**Stored records**
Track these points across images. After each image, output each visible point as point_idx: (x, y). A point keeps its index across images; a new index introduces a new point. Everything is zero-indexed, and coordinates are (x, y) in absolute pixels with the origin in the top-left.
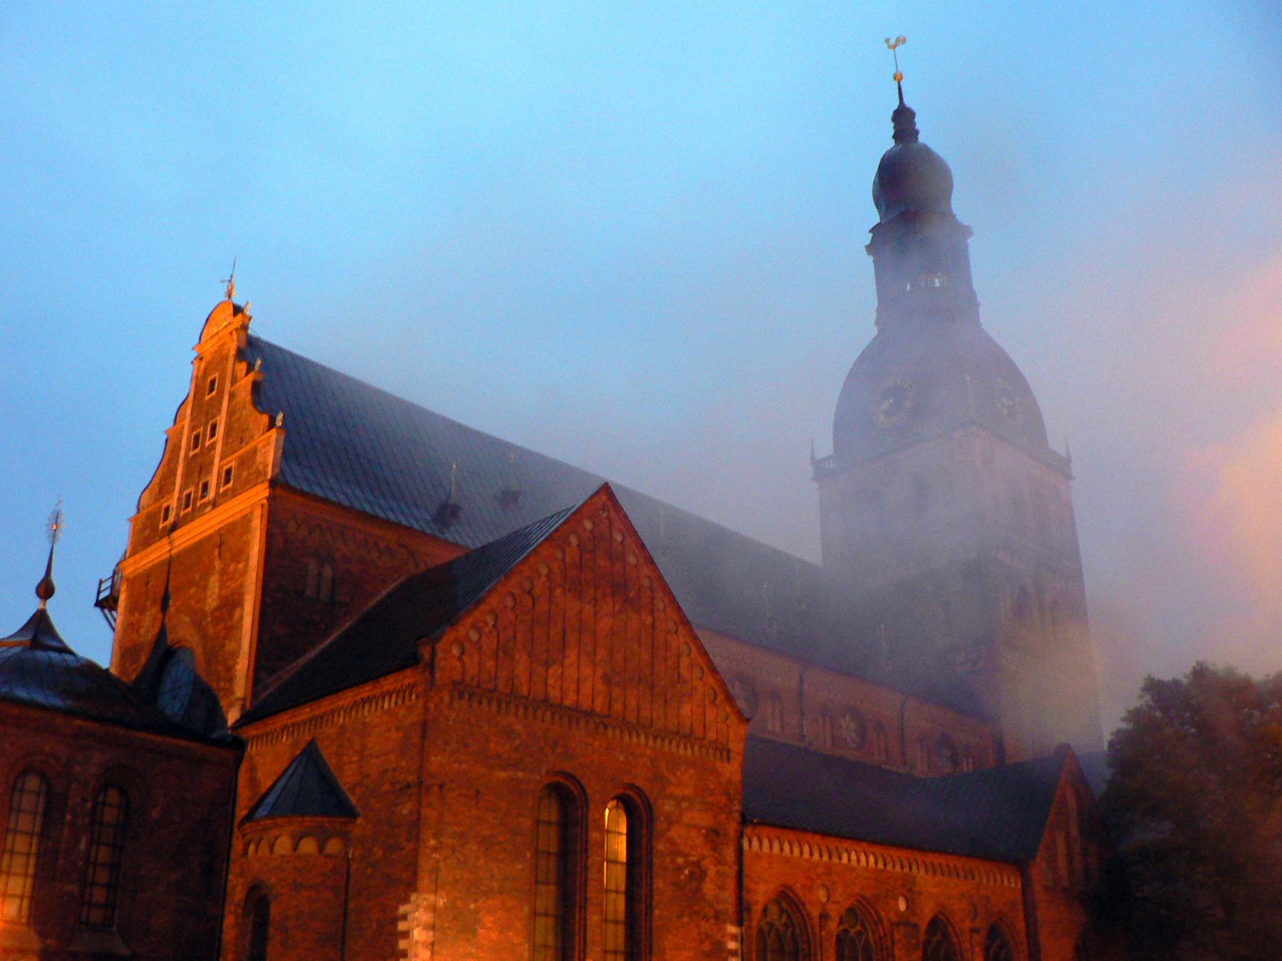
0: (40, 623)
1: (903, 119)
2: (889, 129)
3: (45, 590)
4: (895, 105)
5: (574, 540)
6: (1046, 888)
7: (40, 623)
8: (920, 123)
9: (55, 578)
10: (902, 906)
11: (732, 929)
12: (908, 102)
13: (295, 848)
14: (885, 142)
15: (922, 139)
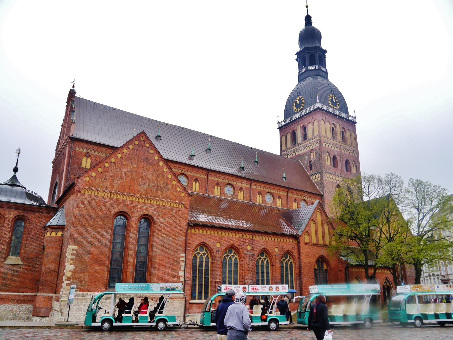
0: (14, 177)
1: (308, 19)
2: (304, 22)
3: (16, 170)
4: (306, 15)
5: (131, 147)
6: (306, 244)
7: (14, 177)
8: (313, 20)
9: (18, 167)
10: (249, 248)
11: (183, 255)
12: (309, 14)
13: (56, 234)
14: (302, 26)
15: (314, 25)
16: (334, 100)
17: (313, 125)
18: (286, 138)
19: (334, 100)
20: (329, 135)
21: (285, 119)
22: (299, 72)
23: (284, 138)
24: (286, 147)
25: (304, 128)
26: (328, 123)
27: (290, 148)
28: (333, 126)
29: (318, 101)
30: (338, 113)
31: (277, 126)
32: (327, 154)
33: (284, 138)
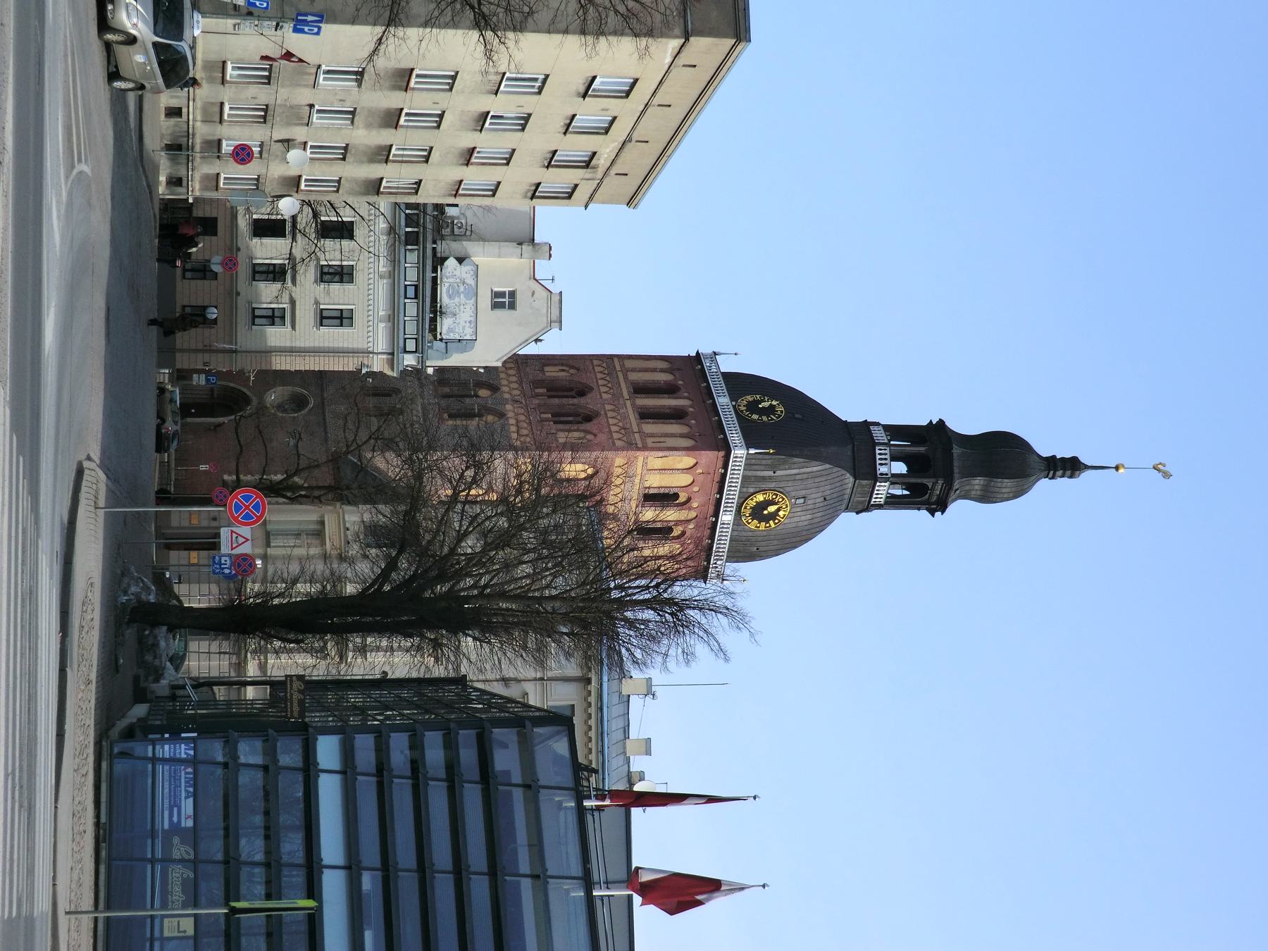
12: (1086, 475)
14: (1044, 448)
16: (772, 509)
17: (682, 436)
18: (662, 371)
19: (772, 509)
20: (656, 482)
21: (724, 374)
22: (877, 424)
23: (664, 365)
24: (634, 370)
25: (677, 415)
26: (685, 479)
27: (626, 378)
28: (682, 499)
29: (752, 451)
30: (726, 518)
31: (706, 350)
32: (590, 471)
33: (664, 365)
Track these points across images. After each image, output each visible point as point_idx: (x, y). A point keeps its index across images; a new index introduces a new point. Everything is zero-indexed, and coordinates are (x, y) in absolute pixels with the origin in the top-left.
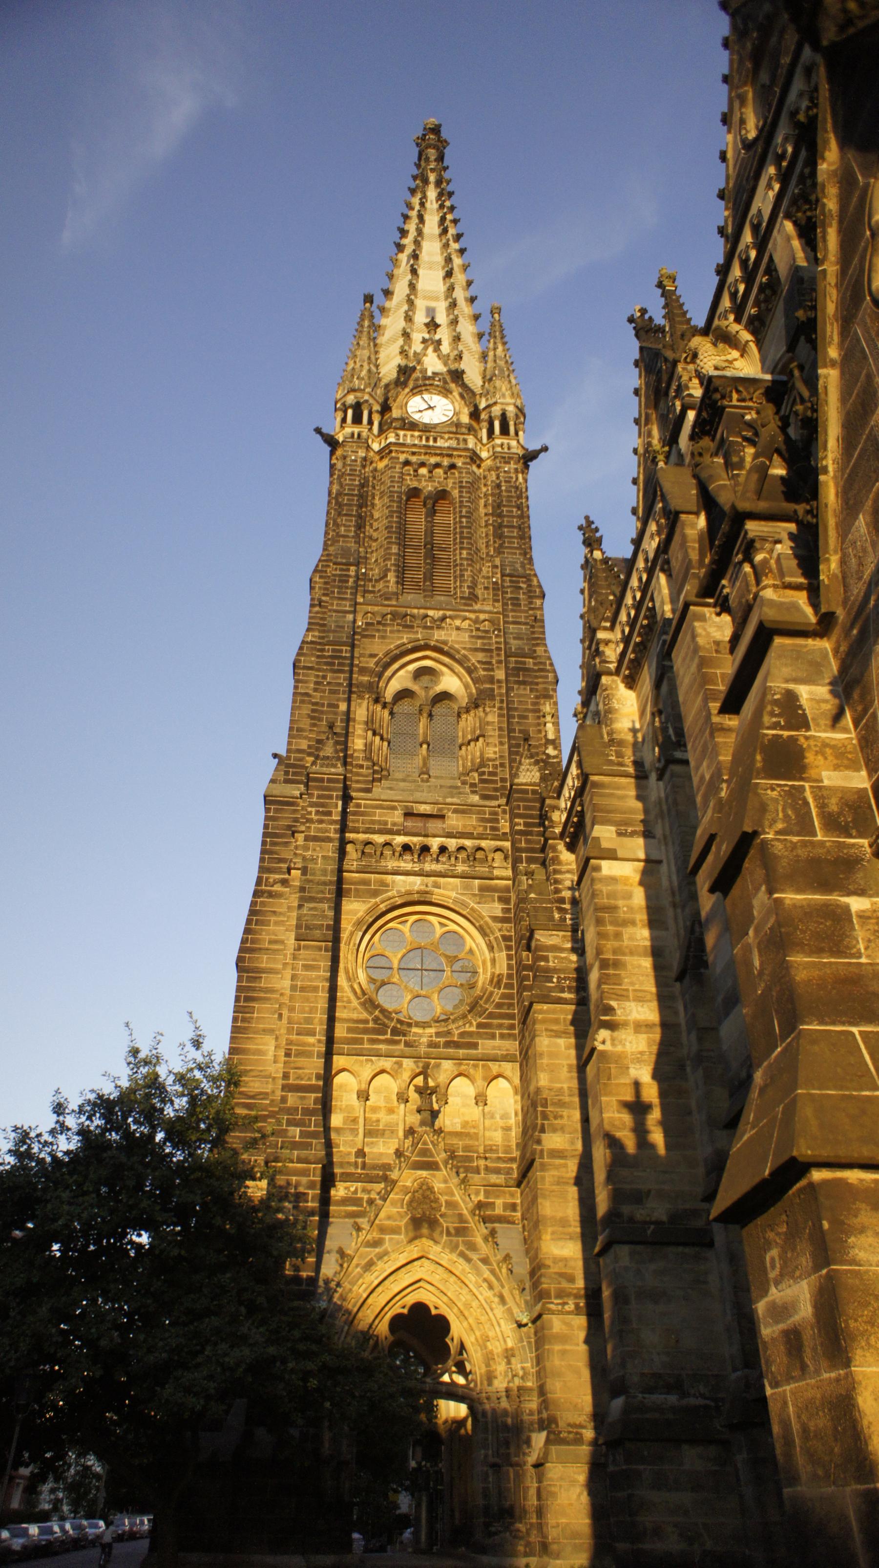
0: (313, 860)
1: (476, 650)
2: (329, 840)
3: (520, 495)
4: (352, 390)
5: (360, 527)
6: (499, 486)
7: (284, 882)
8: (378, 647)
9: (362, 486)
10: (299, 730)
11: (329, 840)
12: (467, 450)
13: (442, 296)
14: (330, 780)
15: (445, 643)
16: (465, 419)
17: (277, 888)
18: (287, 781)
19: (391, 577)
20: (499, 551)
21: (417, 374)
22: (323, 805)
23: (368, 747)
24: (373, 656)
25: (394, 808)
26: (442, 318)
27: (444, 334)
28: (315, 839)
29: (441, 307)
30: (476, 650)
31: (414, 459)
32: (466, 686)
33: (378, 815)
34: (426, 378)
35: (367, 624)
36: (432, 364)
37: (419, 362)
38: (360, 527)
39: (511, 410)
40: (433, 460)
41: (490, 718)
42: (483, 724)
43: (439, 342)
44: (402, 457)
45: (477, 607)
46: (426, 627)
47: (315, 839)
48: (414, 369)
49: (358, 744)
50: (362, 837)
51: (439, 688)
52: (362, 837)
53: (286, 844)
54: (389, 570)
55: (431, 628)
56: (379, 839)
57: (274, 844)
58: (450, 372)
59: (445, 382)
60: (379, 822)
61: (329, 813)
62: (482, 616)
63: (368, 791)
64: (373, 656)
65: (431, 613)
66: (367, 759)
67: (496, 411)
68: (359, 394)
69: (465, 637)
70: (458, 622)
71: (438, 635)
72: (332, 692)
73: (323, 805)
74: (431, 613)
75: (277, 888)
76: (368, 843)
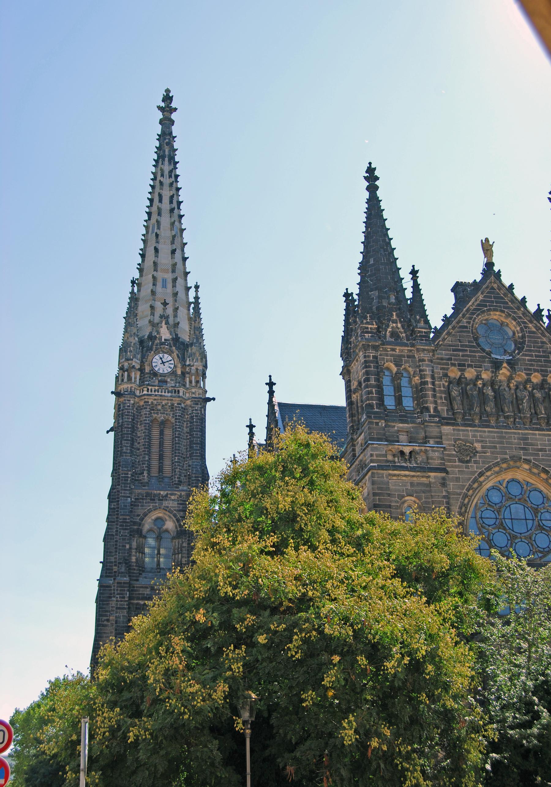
0: (119, 617)
1: (180, 511)
2: (124, 608)
3: (202, 420)
4: (127, 360)
5: (132, 444)
6: (192, 418)
7: (108, 620)
8: (140, 511)
9: (133, 420)
10: (111, 552)
11: (124, 608)
12: (179, 397)
13: (170, 270)
14: (124, 583)
15: (168, 507)
16: (179, 372)
17: (105, 623)
18: (107, 576)
19: (145, 474)
20: (191, 455)
21: (157, 341)
22: (122, 594)
23: (137, 559)
24: (138, 515)
25: (147, 588)
26: (170, 300)
27: (170, 311)
28: (119, 608)
29: (170, 300)
30: (180, 511)
31: (155, 402)
32: (176, 528)
33: (141, 591)
34: (162, 344)
35: (136, 499)
36: (165, 334)
37: (158, 333)
38: (132, 445)
39: (201, 368)
40: (164, 403)
41: (184, 545)
42: (182, 547)
43: (168, 317)
44: (150, 401)
45: (181, 488)
46: (159, 500)
47: (119, 608)
48: (156, 337)
49: (134, 559)
50: (136, 602)
51: (165, 527)
52: (136, 602)
53: (108, 604)
54: (144, 470)
55: (162, 500)
56: (142, 602)
57: (103, 604)
58: (173, 339)
59: (171, 347)
60: (142, 594)
61: (124, 598)
62: (183, 493)
63: (137, 580)
64: (138, 515)
65: (162, 493)
66: (136, 566)
67: (193, 371)
68: (130, 362)
69: (175, 504)
70: (173, 497)
71: (165, 504)
72: (124, 539)
73: (122, 594)
74: (162, 493)
75: (105, 623)
76: (138, 604)
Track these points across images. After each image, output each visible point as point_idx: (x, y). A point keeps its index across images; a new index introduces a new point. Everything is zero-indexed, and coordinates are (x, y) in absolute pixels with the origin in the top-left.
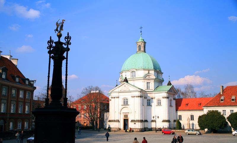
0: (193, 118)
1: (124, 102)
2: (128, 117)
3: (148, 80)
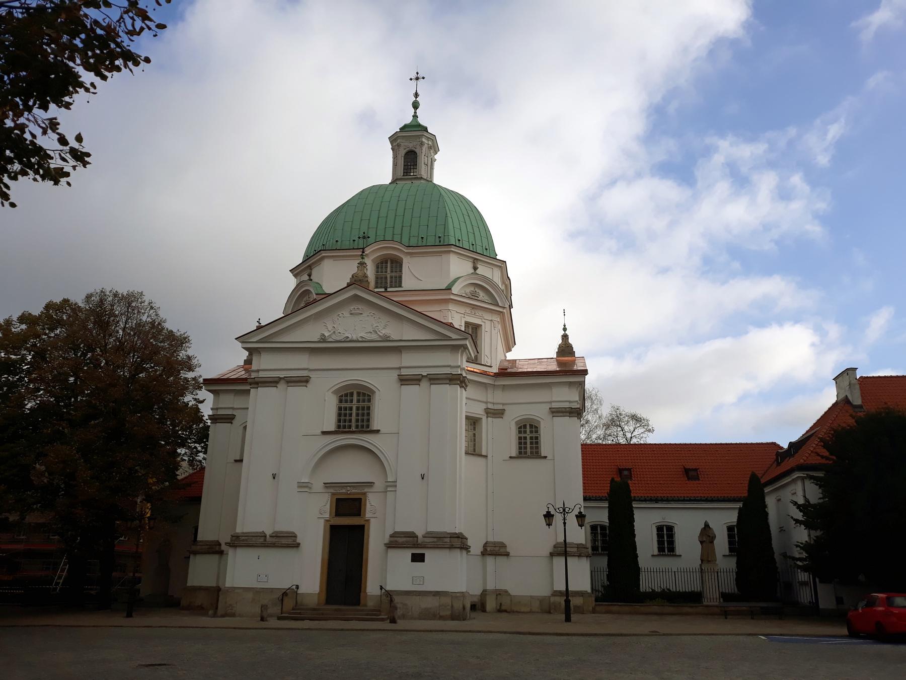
0: (671, 542)
1: (343, 416)
2: (368, 515)
3: (468, 310)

**Directions**
Pull out the lines of the items word for word, starting at the beginning of the items and going on through the line with "33: (664, 365)". Leave the pictures out of your answer.

**Solution for this task**
Track these points across images. After each image, output each visible point as point_idx: (x, y). A point keeps its index across images; a new index introduces a new point. Everything is zero-indexed, and coordinates are (x, y) in absolute pixels with the origin in the top-left.
0: (40, 623)
1: (903, 119)
2: (889, 129)
3: (45, 590)
4: (895, 105)
5: (574, 540)
6: (1046, 888)
7: (40, 623)
8: (920, 123)
9: (55, 578)
10: (902, 906)
11: (732, 929)
12: (908, 102)
13: (295, 848)
14: (885, 142)
15: (922, 139)
0: (14, 177)
1: (308, 19)
2: (304, 22)
3: (16, 170)
4: (306, 15)
5: (131, 147)
6: (306, 244)
7: (14, 177)
8: (313, 20)
9: (18, 167)
10: (249, 248)
11: (183, 255)
12: (309, 14)
13: (56, 234)
14: (302, 26)
15: (314, 25)
16: (334, 100)
17: (313, 125)
18: (286, 138)
19: (334, 100)
20: (329, 135)
21: (285, 119)
22: (299, 72)
23: (284, 138)
24: (286, 147)
25: (304, 128)
26: (328, 123)
27: (290, 148)
28: (333, 126)
29: (318, 101)
30: (338, 113)
31: (277, 126)
32: (327, 154)
33: (284, 138)
12: (1086, 475)
14: (1044, 448)
16: (772, 509)
17: (682, 436)
18: (662, 371)
19: (772, 509)
20: (656, 482)
21: (724, 374)
22: (877, 424)
23: (664, 365)
24: (634, 370)
25: (677, 415)
26: (685, 479)
27: (626, 378)
28: (682, 499)
29: (752, 451)
30: (726, 518)
31: (706, 350)
32: (590, 471)
33: (664, 365)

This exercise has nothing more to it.